**Exercise goal**
Please write out the line containing "exchanged,jet-black sand bucket,[406" and each line after it through the end of the data, exactly, and nothing else.

** Records for the exercise follows **

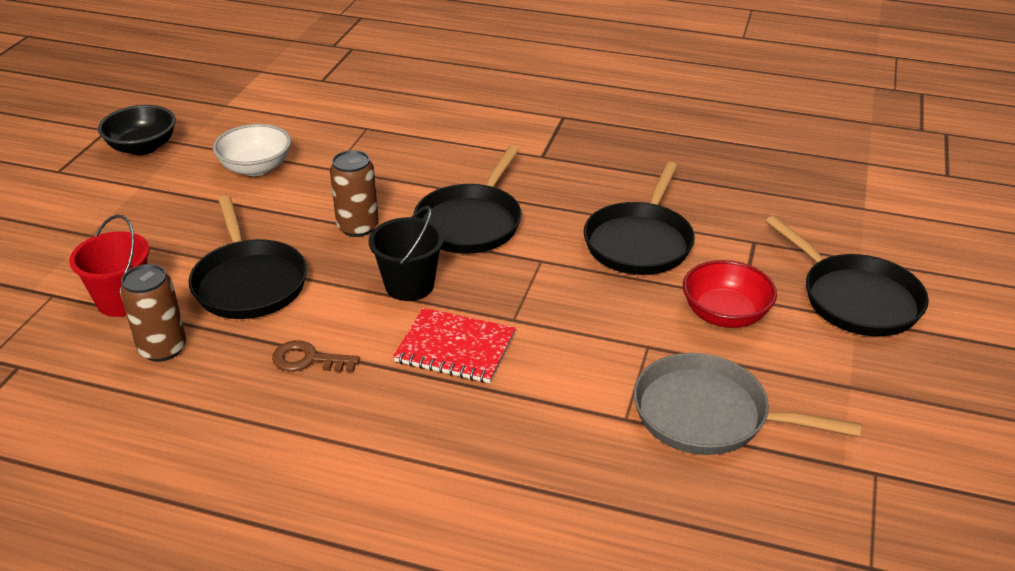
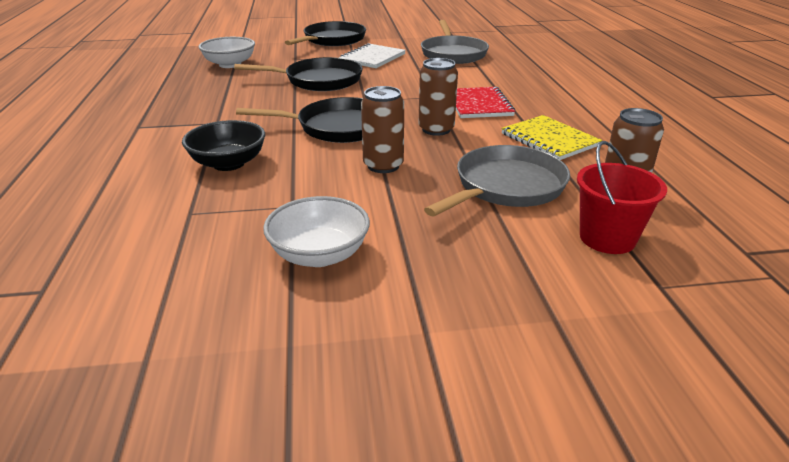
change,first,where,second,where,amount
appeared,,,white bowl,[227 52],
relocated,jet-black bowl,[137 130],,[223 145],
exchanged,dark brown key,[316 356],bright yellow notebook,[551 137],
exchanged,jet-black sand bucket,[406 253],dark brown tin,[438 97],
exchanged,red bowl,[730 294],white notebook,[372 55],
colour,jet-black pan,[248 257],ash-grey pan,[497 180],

** End of Records for the exercise **

**Worked solution**
exchanged,jet-black sand bucket,[406 253],dark brown tin,[438 97],
exchanged,red bowl,[730 294],white notebook,[372 55],
colour,jet-black pan,[248 257],ash-grey pan,[497 180],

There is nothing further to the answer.